**Task prompt**
Below are records; how many of their lines contain "grey"? Reply with the number and no other words.

[Scene edit records]
------------------------------------
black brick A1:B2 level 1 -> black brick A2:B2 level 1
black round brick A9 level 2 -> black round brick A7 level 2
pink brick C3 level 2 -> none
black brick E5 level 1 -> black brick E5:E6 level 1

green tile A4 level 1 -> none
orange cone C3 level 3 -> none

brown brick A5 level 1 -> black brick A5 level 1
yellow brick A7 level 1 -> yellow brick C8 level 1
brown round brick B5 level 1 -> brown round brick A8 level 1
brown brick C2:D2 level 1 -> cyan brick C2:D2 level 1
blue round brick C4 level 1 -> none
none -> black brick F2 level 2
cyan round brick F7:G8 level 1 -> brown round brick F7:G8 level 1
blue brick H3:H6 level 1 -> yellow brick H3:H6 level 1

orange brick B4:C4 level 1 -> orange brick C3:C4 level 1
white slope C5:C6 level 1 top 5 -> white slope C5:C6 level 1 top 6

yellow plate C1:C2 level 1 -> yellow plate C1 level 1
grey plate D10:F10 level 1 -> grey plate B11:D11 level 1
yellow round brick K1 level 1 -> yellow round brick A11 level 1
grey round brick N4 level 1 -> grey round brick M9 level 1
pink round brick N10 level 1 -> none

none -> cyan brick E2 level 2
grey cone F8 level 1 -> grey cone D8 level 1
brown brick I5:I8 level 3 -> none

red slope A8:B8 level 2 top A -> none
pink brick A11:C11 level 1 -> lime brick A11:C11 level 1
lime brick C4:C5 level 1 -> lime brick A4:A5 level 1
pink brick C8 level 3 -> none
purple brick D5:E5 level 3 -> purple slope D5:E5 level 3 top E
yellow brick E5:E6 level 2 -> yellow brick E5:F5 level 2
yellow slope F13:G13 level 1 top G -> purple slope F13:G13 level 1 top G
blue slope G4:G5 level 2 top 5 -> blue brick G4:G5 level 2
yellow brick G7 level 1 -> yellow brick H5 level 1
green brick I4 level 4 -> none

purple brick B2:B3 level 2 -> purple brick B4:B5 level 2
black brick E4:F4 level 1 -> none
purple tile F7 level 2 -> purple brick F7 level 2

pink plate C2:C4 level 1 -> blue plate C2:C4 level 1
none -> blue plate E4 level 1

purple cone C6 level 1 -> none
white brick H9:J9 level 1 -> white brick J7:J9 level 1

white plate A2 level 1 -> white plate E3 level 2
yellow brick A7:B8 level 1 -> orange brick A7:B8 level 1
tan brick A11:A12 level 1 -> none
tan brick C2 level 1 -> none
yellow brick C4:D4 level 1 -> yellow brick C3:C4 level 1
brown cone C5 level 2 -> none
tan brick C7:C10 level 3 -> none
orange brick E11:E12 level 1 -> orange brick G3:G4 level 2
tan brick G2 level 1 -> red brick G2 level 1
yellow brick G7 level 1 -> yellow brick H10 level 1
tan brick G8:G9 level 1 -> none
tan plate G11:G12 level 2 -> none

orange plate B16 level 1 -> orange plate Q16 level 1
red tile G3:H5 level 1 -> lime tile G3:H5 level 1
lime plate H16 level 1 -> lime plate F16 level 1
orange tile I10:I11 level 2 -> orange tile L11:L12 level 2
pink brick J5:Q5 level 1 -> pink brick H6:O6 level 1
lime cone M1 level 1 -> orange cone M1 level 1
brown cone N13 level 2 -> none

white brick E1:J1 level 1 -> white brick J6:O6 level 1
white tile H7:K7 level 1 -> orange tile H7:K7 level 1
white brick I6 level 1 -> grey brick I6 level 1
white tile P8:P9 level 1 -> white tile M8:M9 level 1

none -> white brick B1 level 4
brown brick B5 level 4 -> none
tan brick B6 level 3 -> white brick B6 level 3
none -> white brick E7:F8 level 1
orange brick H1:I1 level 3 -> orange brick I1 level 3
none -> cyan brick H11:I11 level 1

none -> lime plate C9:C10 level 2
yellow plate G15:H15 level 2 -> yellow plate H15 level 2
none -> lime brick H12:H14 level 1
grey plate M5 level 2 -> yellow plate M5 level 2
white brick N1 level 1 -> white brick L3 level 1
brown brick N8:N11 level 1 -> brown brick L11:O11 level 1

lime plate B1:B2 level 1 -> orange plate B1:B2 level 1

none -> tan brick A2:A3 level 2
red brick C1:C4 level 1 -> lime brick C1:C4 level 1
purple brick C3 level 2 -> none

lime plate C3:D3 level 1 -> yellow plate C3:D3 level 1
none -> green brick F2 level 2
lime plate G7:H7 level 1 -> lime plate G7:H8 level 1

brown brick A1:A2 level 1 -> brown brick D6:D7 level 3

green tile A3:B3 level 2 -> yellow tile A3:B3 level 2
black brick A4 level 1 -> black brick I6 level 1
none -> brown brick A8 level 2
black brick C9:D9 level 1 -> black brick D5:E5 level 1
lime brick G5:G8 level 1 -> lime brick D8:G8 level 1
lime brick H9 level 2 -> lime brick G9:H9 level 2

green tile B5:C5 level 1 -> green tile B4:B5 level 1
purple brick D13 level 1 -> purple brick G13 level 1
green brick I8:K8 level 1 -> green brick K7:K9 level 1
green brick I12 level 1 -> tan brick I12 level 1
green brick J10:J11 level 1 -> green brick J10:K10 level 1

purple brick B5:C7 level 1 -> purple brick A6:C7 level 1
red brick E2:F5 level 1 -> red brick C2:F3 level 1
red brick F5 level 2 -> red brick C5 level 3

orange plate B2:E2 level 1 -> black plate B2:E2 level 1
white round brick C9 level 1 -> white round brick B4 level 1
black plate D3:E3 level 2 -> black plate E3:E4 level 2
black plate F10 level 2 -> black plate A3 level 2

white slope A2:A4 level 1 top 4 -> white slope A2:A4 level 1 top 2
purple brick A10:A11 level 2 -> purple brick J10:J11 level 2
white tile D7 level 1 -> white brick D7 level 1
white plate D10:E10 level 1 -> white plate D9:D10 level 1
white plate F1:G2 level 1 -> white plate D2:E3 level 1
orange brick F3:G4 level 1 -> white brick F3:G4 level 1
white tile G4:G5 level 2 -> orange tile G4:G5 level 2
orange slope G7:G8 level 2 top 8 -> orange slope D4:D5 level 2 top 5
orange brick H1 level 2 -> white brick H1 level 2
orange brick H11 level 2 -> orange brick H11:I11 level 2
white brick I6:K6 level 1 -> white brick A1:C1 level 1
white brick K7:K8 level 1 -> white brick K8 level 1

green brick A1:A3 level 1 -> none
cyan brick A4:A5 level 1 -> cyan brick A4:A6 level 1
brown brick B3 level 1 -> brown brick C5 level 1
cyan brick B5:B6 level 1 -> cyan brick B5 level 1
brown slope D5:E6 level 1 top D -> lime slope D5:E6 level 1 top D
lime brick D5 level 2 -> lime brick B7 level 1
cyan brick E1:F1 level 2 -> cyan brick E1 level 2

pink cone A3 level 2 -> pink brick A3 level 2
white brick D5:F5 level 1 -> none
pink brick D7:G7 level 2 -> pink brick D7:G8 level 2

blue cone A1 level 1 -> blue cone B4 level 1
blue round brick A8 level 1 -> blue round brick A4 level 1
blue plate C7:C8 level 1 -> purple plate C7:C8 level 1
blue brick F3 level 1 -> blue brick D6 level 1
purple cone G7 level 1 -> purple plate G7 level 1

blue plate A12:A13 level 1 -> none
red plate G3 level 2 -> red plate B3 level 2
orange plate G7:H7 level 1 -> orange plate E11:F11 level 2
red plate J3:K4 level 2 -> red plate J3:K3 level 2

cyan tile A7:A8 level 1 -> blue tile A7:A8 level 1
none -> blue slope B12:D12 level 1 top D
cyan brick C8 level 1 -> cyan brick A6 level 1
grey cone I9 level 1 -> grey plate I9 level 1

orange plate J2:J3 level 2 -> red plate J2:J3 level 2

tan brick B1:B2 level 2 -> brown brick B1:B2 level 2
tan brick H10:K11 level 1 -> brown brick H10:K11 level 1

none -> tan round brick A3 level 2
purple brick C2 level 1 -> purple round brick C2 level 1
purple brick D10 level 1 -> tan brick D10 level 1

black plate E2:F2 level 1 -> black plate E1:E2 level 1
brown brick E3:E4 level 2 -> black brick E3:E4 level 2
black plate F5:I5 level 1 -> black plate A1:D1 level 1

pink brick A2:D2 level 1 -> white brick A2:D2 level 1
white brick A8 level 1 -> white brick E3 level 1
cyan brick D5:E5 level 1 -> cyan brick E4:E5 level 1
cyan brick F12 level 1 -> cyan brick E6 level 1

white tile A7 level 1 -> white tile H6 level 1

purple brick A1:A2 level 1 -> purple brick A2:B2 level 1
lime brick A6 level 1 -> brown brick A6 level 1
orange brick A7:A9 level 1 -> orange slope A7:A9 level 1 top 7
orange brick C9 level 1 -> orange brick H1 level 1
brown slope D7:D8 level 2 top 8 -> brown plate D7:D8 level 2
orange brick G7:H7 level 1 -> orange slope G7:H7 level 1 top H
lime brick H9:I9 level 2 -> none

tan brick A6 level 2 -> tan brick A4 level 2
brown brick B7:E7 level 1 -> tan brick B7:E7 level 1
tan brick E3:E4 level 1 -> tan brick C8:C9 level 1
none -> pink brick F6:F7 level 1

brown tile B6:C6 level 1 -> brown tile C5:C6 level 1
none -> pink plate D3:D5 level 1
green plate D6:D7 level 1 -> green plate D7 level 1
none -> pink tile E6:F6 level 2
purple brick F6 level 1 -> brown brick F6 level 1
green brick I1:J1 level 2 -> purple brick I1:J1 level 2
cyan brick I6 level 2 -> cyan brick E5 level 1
------------------------------------
**Written answer**
6